▶ _Exercise aim_
Exact copy, no pictures: return only the lines below from the line with "cyan square: (229, 141) -> (360, 294), moved" up to and including the line with "purple star: (96, 90) -> (89, 181), moved".

▶ _Dataset_
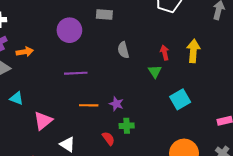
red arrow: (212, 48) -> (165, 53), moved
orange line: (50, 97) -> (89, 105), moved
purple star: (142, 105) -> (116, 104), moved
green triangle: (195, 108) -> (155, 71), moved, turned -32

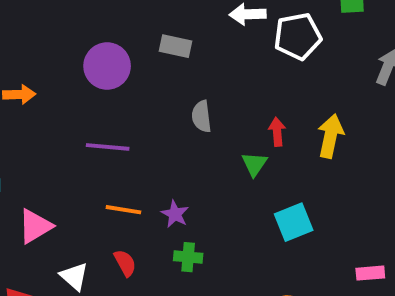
red semicircle: (108, 139) -> (125, 263), moved

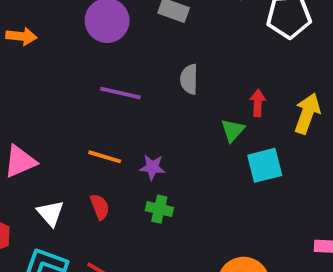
purple line: (108, 147) -> (120, 93), moved
purple star: (175, 214) -> (152, 167), turned -30
cyan square: (294, 222) -> (265, 165), moved

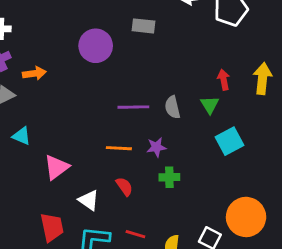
gray semicircle: (189, 79) -> (172, 107), moved
purple line: (120, 93) -> (133, 107), moved
cyan square: (265, 165) -> (229, 141), moved

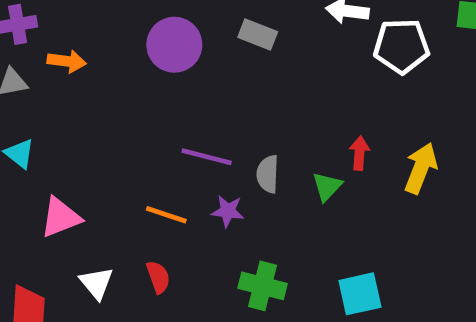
cyan square: (229, 141) -> (360, 294), moved
purple star: (156, 147) -> (228, 211), moved
green cross: (169, 177) -> (263, 286), moved, size x1.4

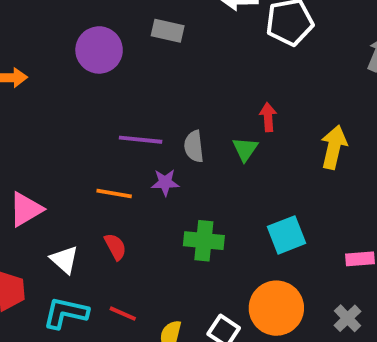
yellow arrow: (421, 168) -> (334, 147), moved

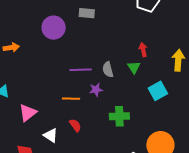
cyan square: (287, 235) -> (158, 91), moved

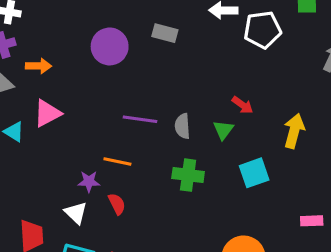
red arrow: (143, 50) -> (243, 105), turned 128
purple star: (96, 90) -> (89, 181), moved
pink triangle: (28, 113) -> (47, 113), moved
green cross: (119, 116) -> (188, 175), moved

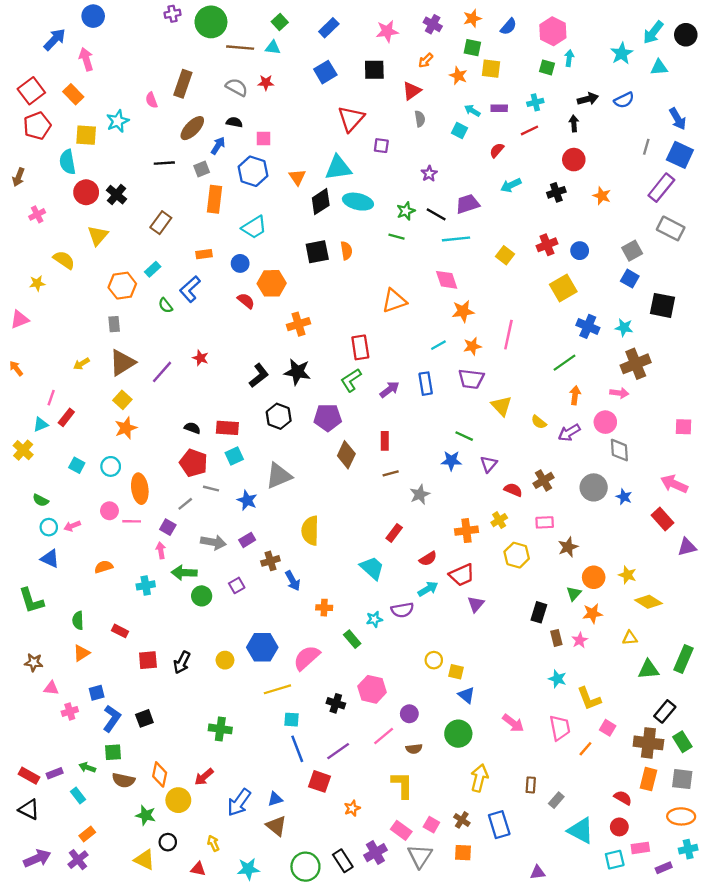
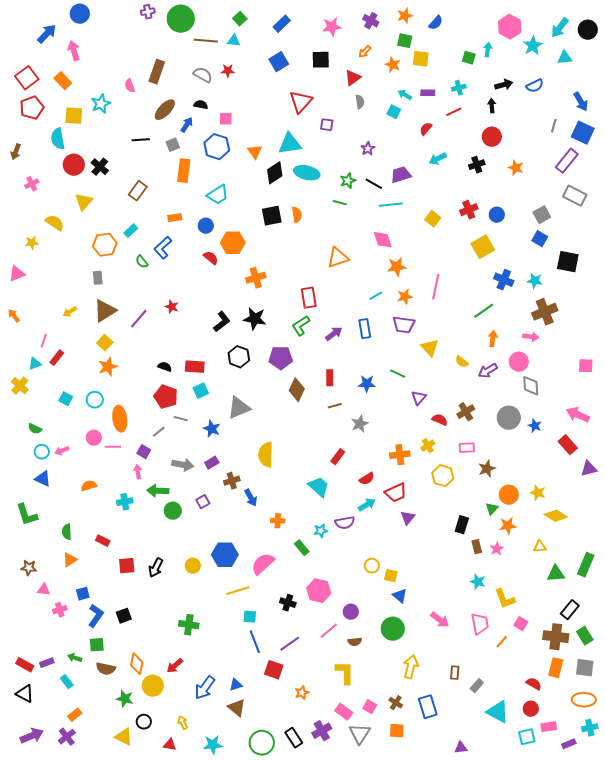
pink hexagon: (553, 31) -> (510, 27), moved
blue star: (451, 461) -> (367, 384), moved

▶ _Result below_
cyan square: (229, 141) -> (360, 294), moved
purple star: (156, 147) -> (228, 211), moved
green cross: (169, 177) -> (263, 286), moved, size x1.4

yellow arrow: (421, 168) -> (334, 147), moved

cyan square: (287, 235) -> (158, 91), moved

red arrow: (143, 50) -> (243, 105), turned 128
purple star: (96, 90) -> (89, 181), moved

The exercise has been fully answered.